◆ **Assigned task**: Each line below should be retyped exactly, with no pictures.

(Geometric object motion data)
[Start of Attachment]
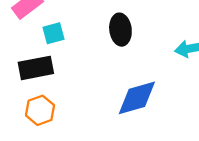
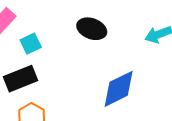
black ellipse: (120, 30) -> (92, 29), turned -52

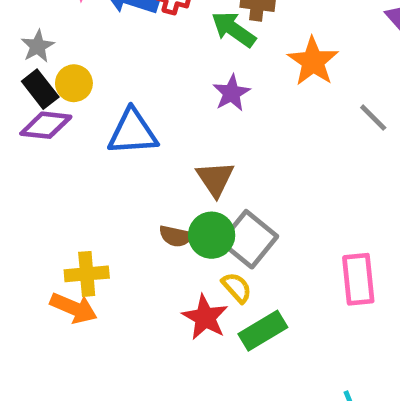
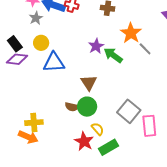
green arrow: (234, 29) -> (113, 55), moved
gray star: (38, 46) -> (36, 18), moved
yellow circle: (74, 83) -> (41, 43), moved
gray line: (373, 118) -> (145, 49), moved
gray square: (249, 239) -> (129, 111), moved

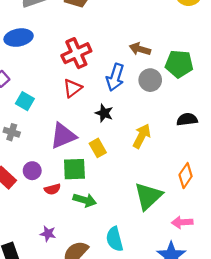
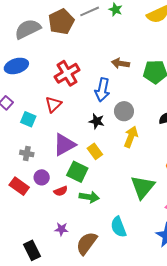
gray circle: (150, 80) -> (124, 111), moved
red triangle: (72, 88) -> (53, 104), moved
gray cross: (12, 132) -> (27, 153), moved
green square: (74, 169) -> (77, 172), turned 35

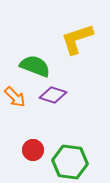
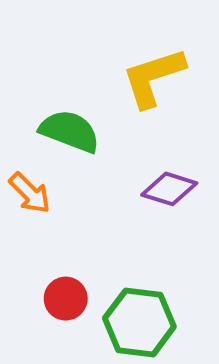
purple diamond: (53, 95) -> (169, 189), moved

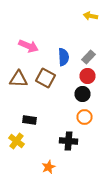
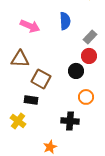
blue semicircle: (64, 57) -> (65, 21), moved
brown square: (46, 78) -> (41, 79), moved
black circle: (82, 94) -> (76, 71), moved

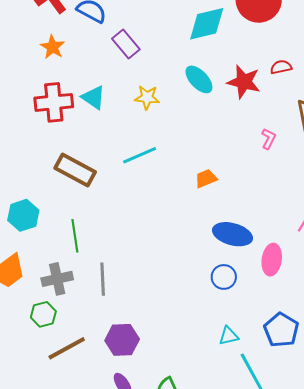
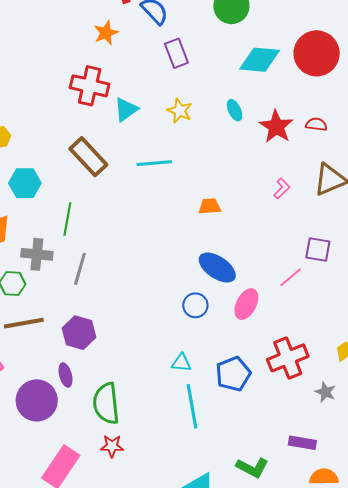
cyan ellipse: (199, 79) -> (235, 110), size x0.7
cyan triangle: (93, 97) -> (126, 109), moved, turned 32

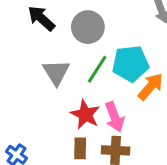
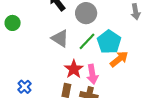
cyan pentagon: (130, 64) -> (109, 42), turned 30
gray triangle: (56, 72) -> (60, 38), turned -36

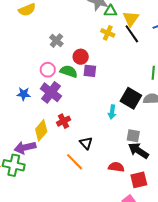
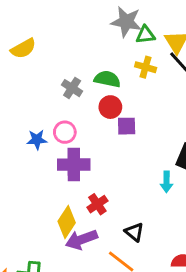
green semicircle: (69, 71) -> (107, 79), moved
purple cross: (51, 92) -> (74, 165), turned -30
blue star: (24, 94) -> (37, 140), moved
purple arrow: (25, 148) -> (81, 240), moved

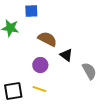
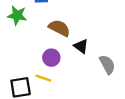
yellow line: (39, 89) -> (43, 78), moved

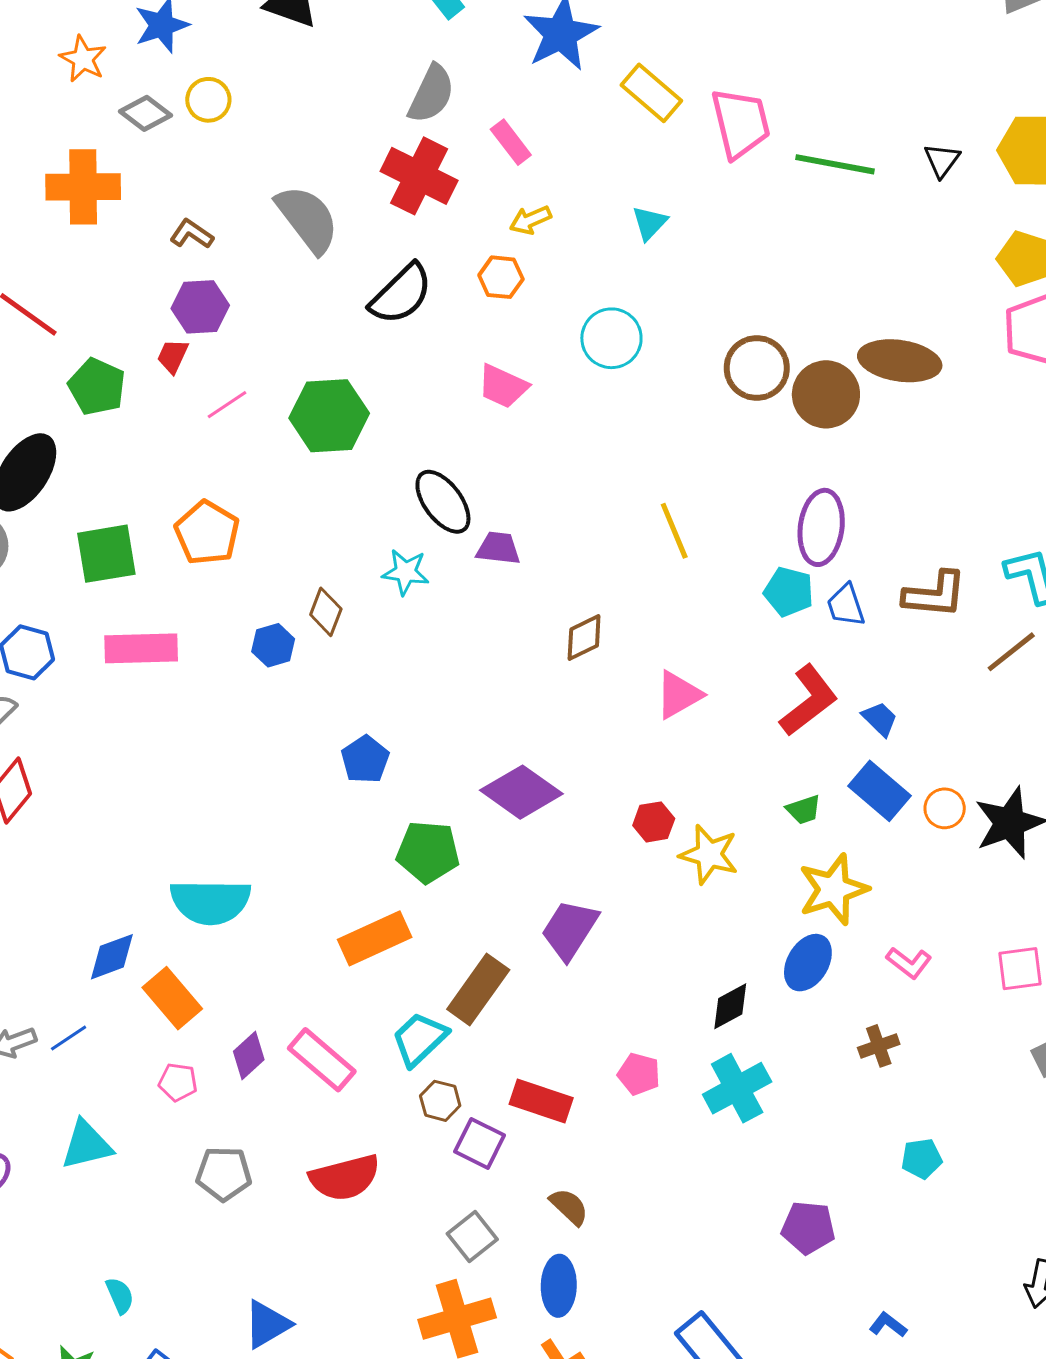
[End of Attachment]
◆ **Answer space**:
black ellipse: (120, 30) -> (92, 29), turned -52

green arrow: (234, 29) -> (113, 55), moved
gray star: (38, 46) -> (36, 18), moved
yellow circle: (74, 83) -> (41, 43), moved
gray line: (373, 118) -> (145, 49), moved
gray square: (249, 239) -> (129, 111), moved

gray circle: (150, 80) -> (124, 111), moved
red triangle: (72, 88) -> (53, 104), moved
gray cross: (12, 132) -> (27, 153), moved
green square: (74, 169) -> (77, 172), turned 35

purple diamond: (53, 95) -> (169, 189), moved

blue semicircle: (64, 57) -> (65, 21), moved
brown square: (46, 78) -> (41, 79), moved
black circle: (82, 94) -> (76, 71), moved

cyan ellipse: (199, 79) -> (235, 110), size x0.7
cyan triangle: (93, 97) -> (126, 109), moved, turned 32

cyan pentagon: (130, 64) -> (109, 42), turned 30
gray triangle: (56, 72) -> (60, 38), turned -36

green semicircle: (69, 71) -> (107, 79), moved
purple cross: (51, 92) -> (74, 165), turned -30
blue star: (24, 94) -> (37, 140), moved
purple arrow: (25, 148) -> (81, 240), moved

yellow line: (39, 89) -> (43, 78), moved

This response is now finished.